(Collection entries)
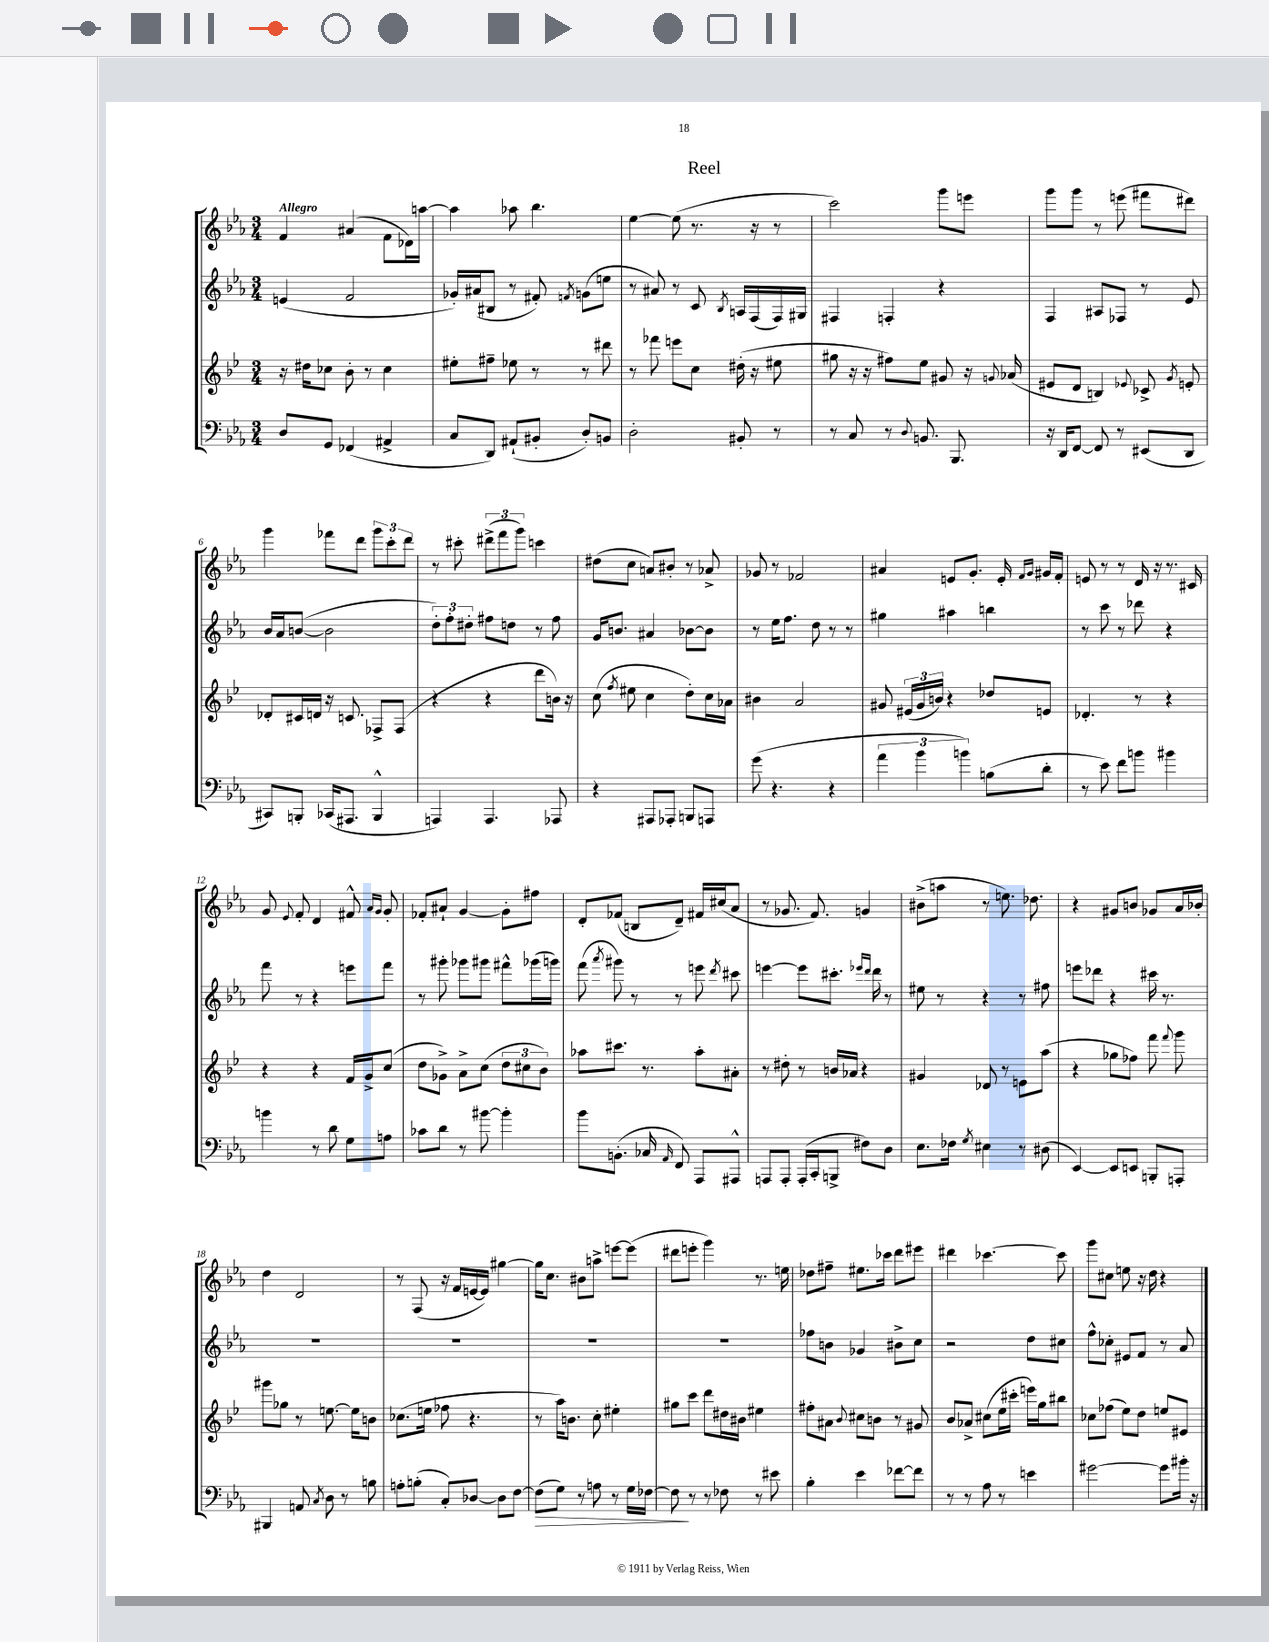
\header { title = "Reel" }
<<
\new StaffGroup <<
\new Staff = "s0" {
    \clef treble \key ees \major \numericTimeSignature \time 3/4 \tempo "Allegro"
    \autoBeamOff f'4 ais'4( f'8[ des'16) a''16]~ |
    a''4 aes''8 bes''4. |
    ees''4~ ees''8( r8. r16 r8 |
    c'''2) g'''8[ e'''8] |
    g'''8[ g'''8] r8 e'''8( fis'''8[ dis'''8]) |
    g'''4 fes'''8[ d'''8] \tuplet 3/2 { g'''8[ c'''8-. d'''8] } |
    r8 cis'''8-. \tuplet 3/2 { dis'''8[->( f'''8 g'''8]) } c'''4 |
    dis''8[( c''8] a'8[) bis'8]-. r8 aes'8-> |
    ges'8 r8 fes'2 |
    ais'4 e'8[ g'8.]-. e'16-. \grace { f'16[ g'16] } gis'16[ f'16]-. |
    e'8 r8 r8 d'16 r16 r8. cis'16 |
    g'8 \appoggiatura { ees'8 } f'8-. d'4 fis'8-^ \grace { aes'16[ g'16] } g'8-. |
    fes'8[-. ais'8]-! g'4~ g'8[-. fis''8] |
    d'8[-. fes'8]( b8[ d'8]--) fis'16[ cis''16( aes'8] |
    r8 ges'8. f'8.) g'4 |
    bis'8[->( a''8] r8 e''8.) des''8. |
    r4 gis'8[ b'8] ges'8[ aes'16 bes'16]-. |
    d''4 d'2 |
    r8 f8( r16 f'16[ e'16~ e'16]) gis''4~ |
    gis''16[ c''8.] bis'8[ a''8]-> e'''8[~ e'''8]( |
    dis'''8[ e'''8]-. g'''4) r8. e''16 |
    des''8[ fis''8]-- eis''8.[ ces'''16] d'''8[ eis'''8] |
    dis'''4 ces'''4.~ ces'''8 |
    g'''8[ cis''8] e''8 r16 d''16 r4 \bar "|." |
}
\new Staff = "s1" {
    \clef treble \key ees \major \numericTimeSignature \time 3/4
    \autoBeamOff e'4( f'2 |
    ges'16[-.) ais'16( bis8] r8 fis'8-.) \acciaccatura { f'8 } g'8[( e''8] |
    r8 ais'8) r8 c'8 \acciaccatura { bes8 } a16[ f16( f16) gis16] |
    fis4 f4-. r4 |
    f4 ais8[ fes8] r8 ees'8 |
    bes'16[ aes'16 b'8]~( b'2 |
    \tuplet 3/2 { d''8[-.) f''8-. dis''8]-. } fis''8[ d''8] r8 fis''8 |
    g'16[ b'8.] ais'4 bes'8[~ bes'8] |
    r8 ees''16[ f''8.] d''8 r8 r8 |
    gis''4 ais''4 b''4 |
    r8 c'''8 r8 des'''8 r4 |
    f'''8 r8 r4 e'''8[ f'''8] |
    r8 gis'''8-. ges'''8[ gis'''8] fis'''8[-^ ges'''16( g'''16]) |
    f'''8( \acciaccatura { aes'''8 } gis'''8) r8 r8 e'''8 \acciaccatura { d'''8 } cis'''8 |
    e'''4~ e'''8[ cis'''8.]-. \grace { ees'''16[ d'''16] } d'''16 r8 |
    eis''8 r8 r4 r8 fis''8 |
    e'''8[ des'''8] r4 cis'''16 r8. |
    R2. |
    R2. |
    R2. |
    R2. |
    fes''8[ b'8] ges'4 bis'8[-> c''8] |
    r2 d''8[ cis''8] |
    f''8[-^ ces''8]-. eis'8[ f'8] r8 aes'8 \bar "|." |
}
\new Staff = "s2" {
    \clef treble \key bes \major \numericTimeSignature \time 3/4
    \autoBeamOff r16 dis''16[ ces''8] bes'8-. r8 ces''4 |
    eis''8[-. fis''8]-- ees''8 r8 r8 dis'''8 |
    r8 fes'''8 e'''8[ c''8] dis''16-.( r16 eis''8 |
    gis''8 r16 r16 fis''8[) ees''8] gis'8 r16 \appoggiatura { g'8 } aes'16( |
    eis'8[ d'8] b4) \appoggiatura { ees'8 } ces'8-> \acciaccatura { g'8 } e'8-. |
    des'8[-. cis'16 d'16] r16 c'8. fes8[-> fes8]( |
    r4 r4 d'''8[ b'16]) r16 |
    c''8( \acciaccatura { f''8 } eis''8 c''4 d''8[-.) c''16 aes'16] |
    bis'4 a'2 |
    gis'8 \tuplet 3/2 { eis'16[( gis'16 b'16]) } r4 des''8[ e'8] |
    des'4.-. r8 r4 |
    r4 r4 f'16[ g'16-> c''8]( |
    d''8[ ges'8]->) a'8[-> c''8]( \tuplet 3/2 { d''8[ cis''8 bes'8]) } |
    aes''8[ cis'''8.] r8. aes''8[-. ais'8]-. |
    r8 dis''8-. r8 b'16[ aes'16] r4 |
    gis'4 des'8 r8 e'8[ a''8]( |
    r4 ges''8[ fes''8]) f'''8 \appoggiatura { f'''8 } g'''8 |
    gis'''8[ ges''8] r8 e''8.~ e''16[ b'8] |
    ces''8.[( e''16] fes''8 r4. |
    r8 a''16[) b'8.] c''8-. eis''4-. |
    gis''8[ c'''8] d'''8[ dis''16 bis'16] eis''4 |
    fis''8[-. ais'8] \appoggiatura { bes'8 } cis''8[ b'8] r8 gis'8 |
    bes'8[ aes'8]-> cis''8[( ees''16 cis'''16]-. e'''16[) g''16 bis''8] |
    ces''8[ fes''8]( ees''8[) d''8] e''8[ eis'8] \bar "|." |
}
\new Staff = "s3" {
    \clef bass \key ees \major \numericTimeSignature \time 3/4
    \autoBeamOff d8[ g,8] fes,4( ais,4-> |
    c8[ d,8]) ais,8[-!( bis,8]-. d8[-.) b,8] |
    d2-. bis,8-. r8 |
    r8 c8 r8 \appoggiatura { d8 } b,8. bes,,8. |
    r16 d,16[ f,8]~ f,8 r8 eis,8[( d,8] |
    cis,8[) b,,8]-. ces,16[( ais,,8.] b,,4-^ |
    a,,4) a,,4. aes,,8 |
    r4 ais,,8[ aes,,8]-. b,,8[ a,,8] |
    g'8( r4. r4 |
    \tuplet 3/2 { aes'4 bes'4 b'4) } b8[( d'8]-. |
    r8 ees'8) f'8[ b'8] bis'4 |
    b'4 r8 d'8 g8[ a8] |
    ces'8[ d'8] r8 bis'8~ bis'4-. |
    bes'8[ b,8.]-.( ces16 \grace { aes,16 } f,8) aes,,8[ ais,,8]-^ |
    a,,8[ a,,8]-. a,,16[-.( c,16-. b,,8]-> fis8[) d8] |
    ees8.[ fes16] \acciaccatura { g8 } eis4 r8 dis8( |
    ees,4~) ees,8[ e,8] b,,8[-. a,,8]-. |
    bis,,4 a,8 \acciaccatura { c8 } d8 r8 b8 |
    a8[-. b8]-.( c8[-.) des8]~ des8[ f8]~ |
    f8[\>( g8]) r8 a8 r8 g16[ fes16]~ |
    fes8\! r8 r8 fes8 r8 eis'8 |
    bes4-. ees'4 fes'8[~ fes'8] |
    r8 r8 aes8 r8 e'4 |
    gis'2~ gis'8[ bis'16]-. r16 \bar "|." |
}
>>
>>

* WORK TO COMPLETE
Copy out all of the lines above character for character, omitting the pictures.

* OUTPUT FOR THIS TASK
\header { title = "Reel" }
<<
\new StaffGroup <<
\new Staff = "s0" {
    \clef treble \key ees \major \numericTimeSignature \time 3/4 \tempo "Allegro"
    \autoBeamOff f'4 ais'4( f'8[ des'16) a''16]~ |
    a''4 aes''8 bes''4. |
    ees''4~ ees''8( r8. r16 r8 |
    c'''2) g'''8[ e'''8] |
    g'''8[ g'''8] r8 e'''8( fis'''8[ dis'''8]) |
    g'''4 fes'''8[ d'''8] \tuplet 3/2 { g'''8[ c'''8-. d'''8] } |
    r8 cis'''8-. \tuplet 3/2 { dis'''8[->( f'''8 g'''8]) } c'''4 |
    dis''8[( c''8] a'8[) bis'8]-. r8 aes'8-> |
    ges'8 r8 fes'2 |
    ais'4 e'8[ g'8.]-. e'16-. \grace { f'16[ g'16] } gis'16[ f'16]-. |
    e'8 r8 r8 d'16 r16 r8. cis'16 |
    g'8 \appoggiatura { ees'8 } f'8-. d'4 fis'8-^ \grace { aes'16[ g'16] } g'8-. |
    fes'8[-. ais'8]-! g'4~ g'8[-. fis''8] |
    d'8[-. fes'8]( b8[ d'8]--) fis'16[ cis''16( aes'8] |
    r8 ges'8. f'8.) g'4 |
    bis'8[->( a''8] r8 e''8.) des''8. |
    r4 gis'8[ b'8] ges'8[ aes'16 bes'16]-. |
    d''4 d'2 |
    r8 f8( r16 f'16[ e'16~ e'16]) gis''4~ |
    gis''16[ c''8.] bis'8[ a''8]-> e'''8[~ e'''8]( |
    dis'''8[ e'''8]-. g'''4) r8. e''16 |
    des''8[ fis''8]-- eis''8.[ ces'''16] d'''8[ eis'''8] |
    dis'''4 ces'''4.~ ces'''8 |
    g'''8[ cis''8] e''8 r16 d''16 r4 \bar "|." |
}
\new Staff = "s1" {
    \clef treble \key ees \major \numericTimeSignature \time 3/4
    \autoBeamOff e'4( f'2 |
    ges'16[-.) ais'16( bis8] r8 fis'8-.) \acciaccatura { f'8 } g'8[( e''8] |
    r8 ais'8) r8 c'8 \acciaccatura { bes8 } a16[ f16( f16) gis16] |
    fis4 f4-. r4 |
    f4 ais8[ fes8] r8 ees'8 |
    bes'16[ aes'16 b'8]~( b'2 |
    \tuplet 3/2 { d''8[-.) f''8-. dis''8]-. } fis''8[ d''8] r8 fis''8 |
    g'16[ b'8.] ais'4 bes'8[~ bes'8] |
    r8 ees''16[ f''8.] d''8 r8 r8 |
    gis''4 ais''4 b''4 |
    r8 c'''8 r8 des'''8 r4 |
    f'''8 r8 r4 e'''8[ f'''8] |
    r8 gis'''8-. ges'''8[ gis'''8] fis'''8[-^ ges'''16( g'''16]) |
    f'''8( \acciaccatura { aes'''8 } gis'''8) r8 r8 e'''8 \acciaccatura { d'''8 } cis'''8 |
    e'''4~ e'''8[ cis'''8.]-. \grace { ees'''16[ d'''16] } d'''16 r8 |
    eis''8 r8 r4 r8 fis''8 |
    e'''8[ des'''8] r4 cis'''16 r8. |
    R2. |
    R2. |
    R2. |
    R2. |
    fes''8[ b'8] ges'4 bis'8[-> c''8] |
    r2 d''8[ cis''8] |
    f''8[-^ ces''8]-. eis'8[ f'8] r8 aes'8 \bar "|." |
}
\new Staff = "s2" {
    \clef treble \key bes \major \numericTimeSignature \time 3/4
    \autoBeamOff r16 dis''16[ ces''8] bes'8-. r8 ces''4 |
    eis''8[-. fis''8]-- ees''8 r8 r8 dis'''8 |
    r8 fes'''8 e'''8[ c''8] dis''16-.( r16 eis''8 |
    gis''8 r16 r16 fis''8[) ees''8] gis'8 r16 \appoggiatura { g'8 } aes'16( |
    eis'8[ d'8] b4) \appoggiatura { ees'8 } ces'8-> \acciaccatura { g'8 } e'8-. |
    des'8[-. cis'16 d'16] r16 c'8. fes8[-> fes8]( |
    r4 r4 d'''8[ b'16]) r16 |
    c''8( \acciaccatura { f''8 } eis''8 c''4 d''8[-.) c''16 aes'16] |
    bis'4 a'2 |
    gis'8 \tuplet 3/2 { eis'16[( gis'16 b'16]) } r4 des''8[ e'8] |
    des'4.-. r8 r4 |
    r4 r4 f'16[ g'16-> c''8]( |
    d''8[ ges'8]->) a'8[-> c''8]( \tuplet 3/2 { d''8[ cis''8 bes'8]) } |
    aes''8[ cis'''8.] r8. aes''8[-. ais'8]-. |
    r8 dis''8-. r8 b'16[ aes'16] r4 |
    gis'4 des'8 r8 e'8[ a''8]( |
    r4 ges''8[ fes''8]) f'''8 \appoggiatura { f'''8 } g'''8 |
    gis'''8[ ges''8] r8 e''8.~ e''16[ b'8] |
    ces''8.[( e''16] fes''8 r4. |
    r8 a''16[) b'8.] c''8-. eis''4-. |
    gis''8[ c'''8] d'''8[ dis''16 bis'16] eis''4 |
    fis''8[-. ais'8] \appoggiatura { bes'8 } cis''8[ b'8] r8 gis'8 |
    bes'8[ aes'8]-> cis''8[( ees''16 cis'''16]-. e'''16[) g''16 bis''8] |
    ces''8[ fes''8]( ees''8[) d''8] e''8[ eis'8] \bar "|." |
}
\new Staff = "s3" {
    \clef bass \key ees \major \numericTimeSignature \time 3/4
    \autoBeamOff d8[ g,8] fes,4( ais,4-> |
    c8[ d,8]) ais,8[-!( bis,8]-. d8[-.) b,8] |
    d2-. bis,8-. r8 |
    r8 c8 r8 \appoggiatura { d8 } b,8. bes,,8. |
    r16 d,16[ f,8]~ f,8 r8 eis,8[( d,8] |
    cis,8[) b,,8]-. ces,16[( ais,,8.] b,,4-^ |
    a,,4) a,,4. aes,,8 |
    r4 ais,,8[ aes,,8]-. b,,8[ a,,8] |
    g'8( r4. r4 |
    \tuplet 3/2 { aes'4 bes'4 b'4) } b8[( d'8]-. |
    r8 ees'8) f'8[ b'8] bis'4 |
    b'4 r8 d'8 g8[ a8] |
    ces'8[ d'8] r8 bis'8~ bis'4-. |
    bes'8[ b,8.]-.( ces16 \grace { aes,16 } f,8) aes,,8[ ais,,8]-^ |
    a,,8[ a,,8]-. a,,16[-.( c,16-. b,,8]-> fis8[) d8] |
    ees8.[ fes16] \acciaccatura { g8 } eis4 r8 dis8( |
    ees,4~) ees,8[ e,8] b,,8[-. a,,8]-. |
    bis,,4 a,8 \acciaccatura { c8 } d8 r8 b8 |
    a8[-. b8]-.( c8[-.) des8]~ des8[ f8]~ |
    f8[\>( g8]) r8 a8 r8 g16[ fes16]~ |
    fes8\! r8 r8 fes8 r8 eis'8 |
    bes4-. ees'4 fes'8[~ fes'8] |
    r8 r8 aes8 r8 e'4 |
    gis'2~ gis'8[ bis'16]-. r16 \bar "|." |
}
>>
>>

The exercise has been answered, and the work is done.